Goal of the exercise: Copy out word for word the rows below, starting with the row that contains "black L-shape: moved 46 px left, 30 px down" and going on through the row that contains "black hexagon: moved 12 px left, 7 px down", both included.

Record extracts:
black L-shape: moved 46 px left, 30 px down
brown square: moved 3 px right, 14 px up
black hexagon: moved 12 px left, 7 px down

==

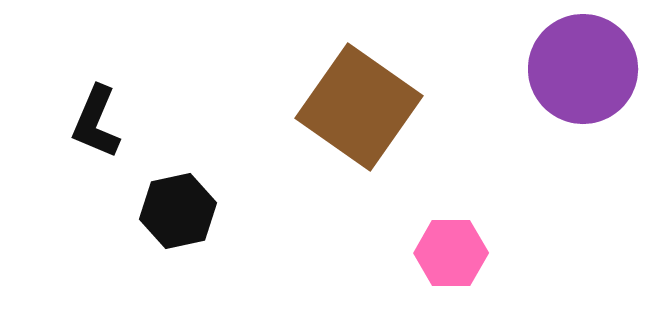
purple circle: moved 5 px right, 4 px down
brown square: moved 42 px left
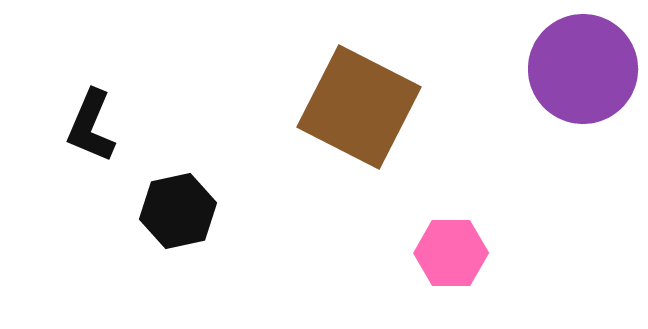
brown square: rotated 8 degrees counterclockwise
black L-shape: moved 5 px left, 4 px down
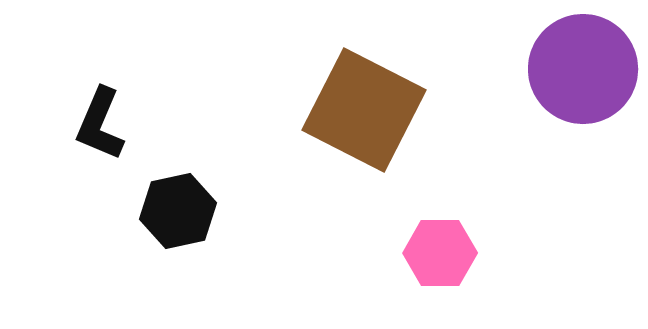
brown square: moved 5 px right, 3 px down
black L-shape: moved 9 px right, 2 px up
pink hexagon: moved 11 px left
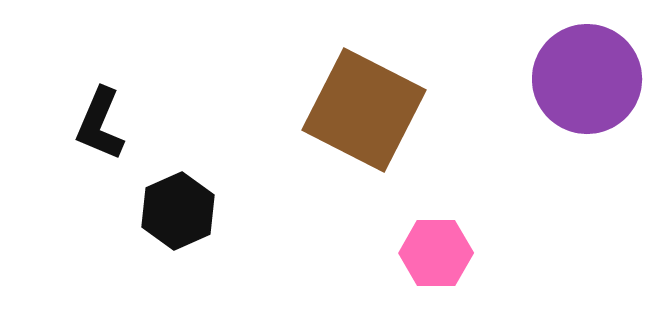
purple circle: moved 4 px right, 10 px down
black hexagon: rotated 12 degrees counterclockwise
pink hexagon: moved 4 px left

Response to this task:
black L-shape: moved 46 px left, 30 px down
brown square: moved 3 px right, 14 px up
black hexagon: moved 12 px left, 7 px down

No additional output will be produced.